> [Available data]:
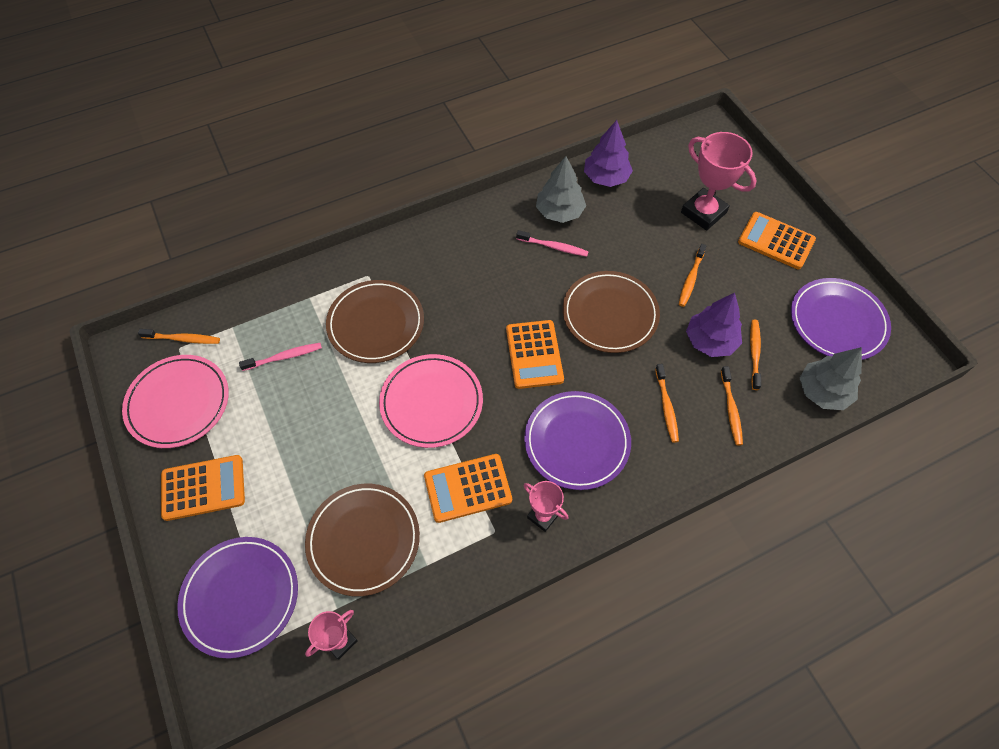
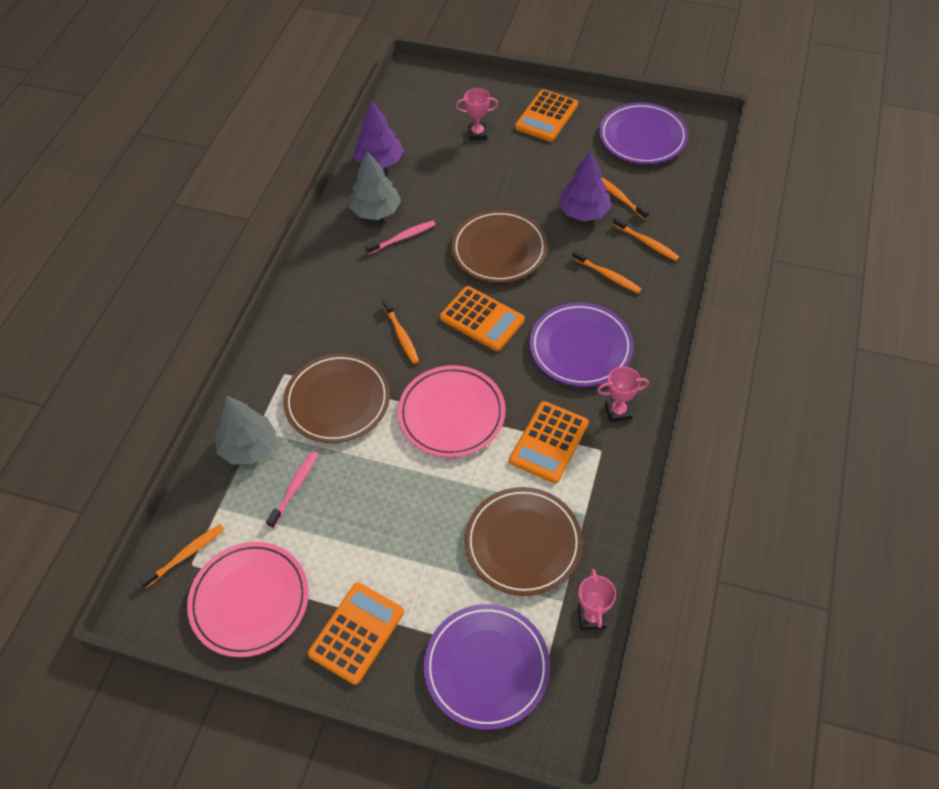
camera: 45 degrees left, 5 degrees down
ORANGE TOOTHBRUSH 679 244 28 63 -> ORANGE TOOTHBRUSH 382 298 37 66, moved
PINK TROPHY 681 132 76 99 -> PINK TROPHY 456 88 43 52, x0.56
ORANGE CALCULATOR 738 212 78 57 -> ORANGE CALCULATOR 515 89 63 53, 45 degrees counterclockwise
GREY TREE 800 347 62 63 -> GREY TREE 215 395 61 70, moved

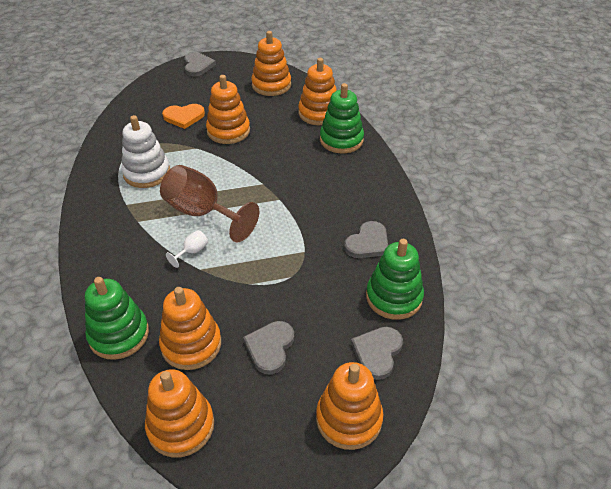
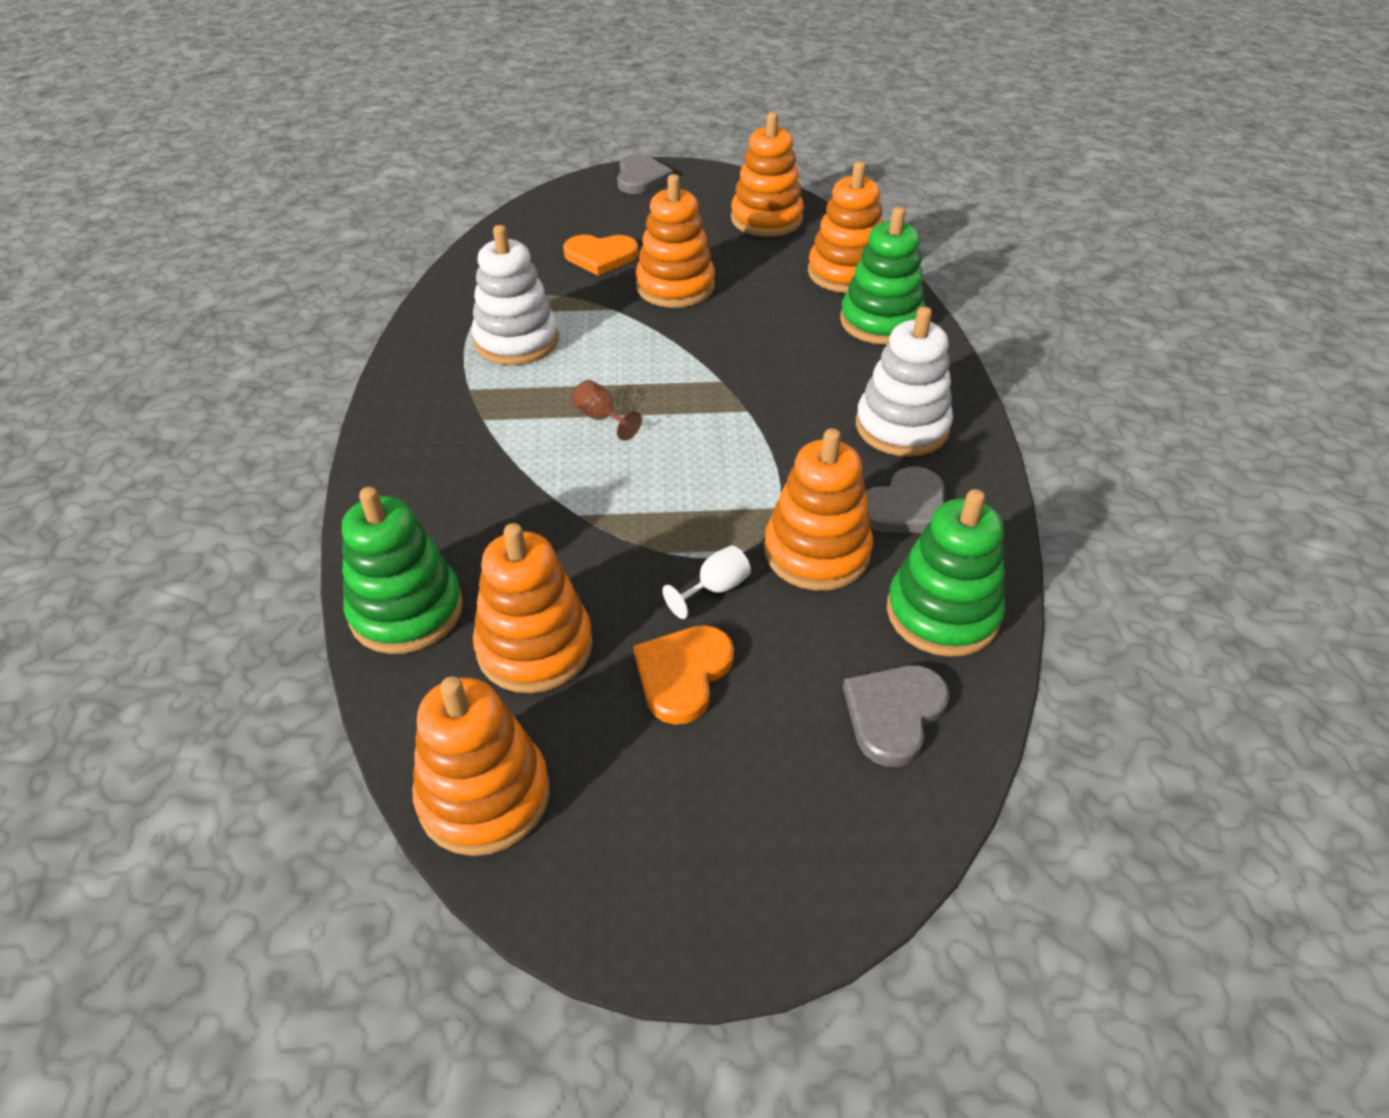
camera: 10 degrees right, 0 degrees up
BROWN GOBLET 160 165 99 78 -> BROWN GOBLET 572 380 70 61, x0.41
WHITE GOBLET 166 230 42 38 -> WHITE GOBLET 662 545 89 74, moved
GREY HEART 243 321 51 54 -> ORANGE HEART 634 625 100 100
ORANGE STACKING TOY 316 362 67 88 -> ORANGE STACKING TOY 764 428 109 163, moved
none -> WHITE STACKING TOY 856 307 97 150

> [Task instructions]:
Everything in the listing above is to be given again exactly, apart from the pictures.

> [Task solution]:
camera: 45 degrees left, 5 degrees down
ORANGE TOOTHBRUSH 679 244 28 63 -> ORANGE TOOTHBRUSH 382 298 37 66, moved
PINK TROPHY 681 132 76 99 -> PINK TROPHY 456 88 43 52, x0.56
ORANGE CALCULATOR 738 212 78 57 -> ORANGE CALCULATOR 515 89 63 53, 45 degrees counterclockwise
GREY TREE 800 347 62 63 -> GREY TREE 215 395 61 70, moved

camera: 10 degrees right, 0 degrees up
BROWN GOBLET 160 165 99 78 -> BROWN GOBLET 572 380 70 61, x0.41
WHITE GOBLET 166 230 42 38 -> WHITE GOBLET 662 545 89 74, moved
GREY HEART 243 321 51 54 -> ORANGE HEART 634 625 100 100
ORANGE STACKING TOY 316 362 67 88 -> ORANGE STACKING TOY 764 428 109 163, moved
none -> WHITE STACKING TOY 856 307 97 150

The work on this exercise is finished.